##### Data extract #####

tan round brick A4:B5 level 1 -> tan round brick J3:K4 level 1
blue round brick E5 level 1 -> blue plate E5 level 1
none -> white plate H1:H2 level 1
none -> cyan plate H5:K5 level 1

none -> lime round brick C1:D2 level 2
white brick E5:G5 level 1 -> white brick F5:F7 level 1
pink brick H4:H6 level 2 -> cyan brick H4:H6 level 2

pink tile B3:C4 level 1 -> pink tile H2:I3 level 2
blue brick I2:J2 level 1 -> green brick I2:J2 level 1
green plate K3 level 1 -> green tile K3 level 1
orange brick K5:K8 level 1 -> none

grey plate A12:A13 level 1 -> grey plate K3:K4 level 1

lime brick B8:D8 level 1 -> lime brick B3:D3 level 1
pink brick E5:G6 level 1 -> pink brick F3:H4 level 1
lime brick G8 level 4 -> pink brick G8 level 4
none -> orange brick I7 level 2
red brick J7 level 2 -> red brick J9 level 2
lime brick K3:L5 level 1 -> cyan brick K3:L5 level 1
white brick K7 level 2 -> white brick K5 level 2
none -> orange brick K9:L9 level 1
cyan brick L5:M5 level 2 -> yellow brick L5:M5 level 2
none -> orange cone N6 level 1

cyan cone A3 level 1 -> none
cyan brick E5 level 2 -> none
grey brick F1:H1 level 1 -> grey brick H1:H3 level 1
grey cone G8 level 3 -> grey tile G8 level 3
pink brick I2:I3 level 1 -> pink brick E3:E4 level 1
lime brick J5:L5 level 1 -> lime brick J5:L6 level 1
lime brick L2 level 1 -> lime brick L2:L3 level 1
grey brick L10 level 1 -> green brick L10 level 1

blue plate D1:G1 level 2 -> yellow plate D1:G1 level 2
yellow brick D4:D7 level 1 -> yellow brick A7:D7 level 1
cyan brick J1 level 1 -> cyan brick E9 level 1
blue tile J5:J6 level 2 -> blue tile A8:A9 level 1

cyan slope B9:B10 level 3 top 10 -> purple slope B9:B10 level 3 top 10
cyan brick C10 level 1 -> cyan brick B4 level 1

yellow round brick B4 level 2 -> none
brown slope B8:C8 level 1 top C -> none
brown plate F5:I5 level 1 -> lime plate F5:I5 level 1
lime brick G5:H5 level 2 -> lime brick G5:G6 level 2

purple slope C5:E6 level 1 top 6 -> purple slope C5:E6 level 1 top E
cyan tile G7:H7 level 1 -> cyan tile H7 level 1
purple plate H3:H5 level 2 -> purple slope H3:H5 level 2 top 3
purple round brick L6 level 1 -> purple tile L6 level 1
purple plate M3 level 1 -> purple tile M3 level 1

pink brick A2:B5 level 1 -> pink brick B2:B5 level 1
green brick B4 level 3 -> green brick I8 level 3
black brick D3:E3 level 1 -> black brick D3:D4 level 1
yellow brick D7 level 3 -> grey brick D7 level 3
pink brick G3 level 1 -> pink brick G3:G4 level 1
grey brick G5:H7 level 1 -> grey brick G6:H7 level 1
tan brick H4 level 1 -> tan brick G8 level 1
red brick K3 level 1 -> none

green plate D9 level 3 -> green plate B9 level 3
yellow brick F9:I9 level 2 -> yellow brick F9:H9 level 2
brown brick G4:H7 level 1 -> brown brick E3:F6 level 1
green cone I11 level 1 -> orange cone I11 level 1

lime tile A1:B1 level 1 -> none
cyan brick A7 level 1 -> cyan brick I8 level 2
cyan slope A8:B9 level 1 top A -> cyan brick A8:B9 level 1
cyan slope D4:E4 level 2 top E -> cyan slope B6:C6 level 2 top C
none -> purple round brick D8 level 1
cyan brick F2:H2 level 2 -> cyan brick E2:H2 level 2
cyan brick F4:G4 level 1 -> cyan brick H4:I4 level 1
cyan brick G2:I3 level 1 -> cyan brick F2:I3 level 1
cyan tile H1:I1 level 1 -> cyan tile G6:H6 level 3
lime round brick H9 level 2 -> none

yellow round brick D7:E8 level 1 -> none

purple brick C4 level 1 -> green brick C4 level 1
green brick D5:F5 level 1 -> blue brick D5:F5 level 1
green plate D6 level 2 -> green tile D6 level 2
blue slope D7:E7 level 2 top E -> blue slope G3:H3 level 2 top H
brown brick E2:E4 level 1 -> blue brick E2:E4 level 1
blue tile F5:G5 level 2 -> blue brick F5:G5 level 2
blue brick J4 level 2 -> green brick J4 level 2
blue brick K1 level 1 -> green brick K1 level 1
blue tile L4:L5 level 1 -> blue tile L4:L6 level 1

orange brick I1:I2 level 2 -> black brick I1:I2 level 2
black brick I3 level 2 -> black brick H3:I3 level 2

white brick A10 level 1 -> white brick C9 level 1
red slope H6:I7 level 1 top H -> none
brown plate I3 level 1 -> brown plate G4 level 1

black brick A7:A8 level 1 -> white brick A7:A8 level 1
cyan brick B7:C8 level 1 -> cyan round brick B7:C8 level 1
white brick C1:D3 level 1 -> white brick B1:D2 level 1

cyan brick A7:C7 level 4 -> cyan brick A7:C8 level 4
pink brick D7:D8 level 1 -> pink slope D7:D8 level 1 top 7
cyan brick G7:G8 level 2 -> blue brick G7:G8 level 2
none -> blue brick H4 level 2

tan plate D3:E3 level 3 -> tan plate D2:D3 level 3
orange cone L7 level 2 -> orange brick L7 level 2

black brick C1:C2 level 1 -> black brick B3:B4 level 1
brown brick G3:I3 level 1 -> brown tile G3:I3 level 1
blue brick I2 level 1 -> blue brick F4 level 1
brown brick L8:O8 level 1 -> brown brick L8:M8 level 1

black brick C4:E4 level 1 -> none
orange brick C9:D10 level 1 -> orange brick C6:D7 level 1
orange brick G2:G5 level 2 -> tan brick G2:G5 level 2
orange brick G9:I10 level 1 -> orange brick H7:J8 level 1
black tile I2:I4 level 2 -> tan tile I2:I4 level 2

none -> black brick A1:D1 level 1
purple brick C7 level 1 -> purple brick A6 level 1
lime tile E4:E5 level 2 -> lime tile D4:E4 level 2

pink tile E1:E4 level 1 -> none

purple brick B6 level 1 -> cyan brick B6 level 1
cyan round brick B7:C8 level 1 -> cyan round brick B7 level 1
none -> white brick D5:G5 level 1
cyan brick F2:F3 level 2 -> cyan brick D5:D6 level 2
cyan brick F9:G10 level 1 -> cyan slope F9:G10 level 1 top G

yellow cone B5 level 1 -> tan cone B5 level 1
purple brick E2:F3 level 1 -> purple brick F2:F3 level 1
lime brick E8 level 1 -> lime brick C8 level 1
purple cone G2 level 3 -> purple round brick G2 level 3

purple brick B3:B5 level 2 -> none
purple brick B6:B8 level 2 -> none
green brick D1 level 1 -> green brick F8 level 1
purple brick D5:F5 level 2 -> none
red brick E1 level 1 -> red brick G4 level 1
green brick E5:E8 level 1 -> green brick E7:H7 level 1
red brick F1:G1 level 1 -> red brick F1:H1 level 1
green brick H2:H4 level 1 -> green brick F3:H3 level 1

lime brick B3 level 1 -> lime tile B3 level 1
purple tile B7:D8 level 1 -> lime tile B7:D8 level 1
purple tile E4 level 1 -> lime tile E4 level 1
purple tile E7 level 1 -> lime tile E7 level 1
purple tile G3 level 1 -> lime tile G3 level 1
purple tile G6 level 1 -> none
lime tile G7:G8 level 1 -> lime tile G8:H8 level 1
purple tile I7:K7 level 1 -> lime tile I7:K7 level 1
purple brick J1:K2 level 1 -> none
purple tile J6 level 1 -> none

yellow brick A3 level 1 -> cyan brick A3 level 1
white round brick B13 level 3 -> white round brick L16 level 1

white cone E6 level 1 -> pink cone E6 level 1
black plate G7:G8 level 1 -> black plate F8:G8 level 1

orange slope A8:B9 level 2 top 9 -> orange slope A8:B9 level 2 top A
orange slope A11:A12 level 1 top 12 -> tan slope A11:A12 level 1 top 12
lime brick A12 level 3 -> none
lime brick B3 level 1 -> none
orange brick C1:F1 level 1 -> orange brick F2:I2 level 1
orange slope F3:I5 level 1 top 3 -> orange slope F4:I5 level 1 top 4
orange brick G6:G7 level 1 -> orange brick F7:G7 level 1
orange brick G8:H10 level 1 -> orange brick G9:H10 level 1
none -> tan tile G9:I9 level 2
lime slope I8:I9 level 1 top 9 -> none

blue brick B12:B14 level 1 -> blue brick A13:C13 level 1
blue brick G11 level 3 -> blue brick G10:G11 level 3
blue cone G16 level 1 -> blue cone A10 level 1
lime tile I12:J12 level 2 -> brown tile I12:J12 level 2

#####

Work instruction:
Your answer should consist only of the lines above between the line holding "red brick F1:G1" and the line holding "purple tile G6 level 1 -> none", inclusive, each transcribed exactly.

Answer box:
red brick F1:G1 level 1 -> red brick F1:H1 level 1
green brick H2:H4 level 1 -> green brick F3:H3 level 1

lime brick B3 level 1 -> lime tile B3 level 1
purple tile B7:D8 level 1 -> lime tile B7:D8 level 1
purple tile E4 level 1 -> lime tile E4 level 1
purple tile E7 level 1 -> lime tile E7 level 1
purple tile G3 level 1 -> lime tile G3 level 1
purple tile G6 level 1 -> none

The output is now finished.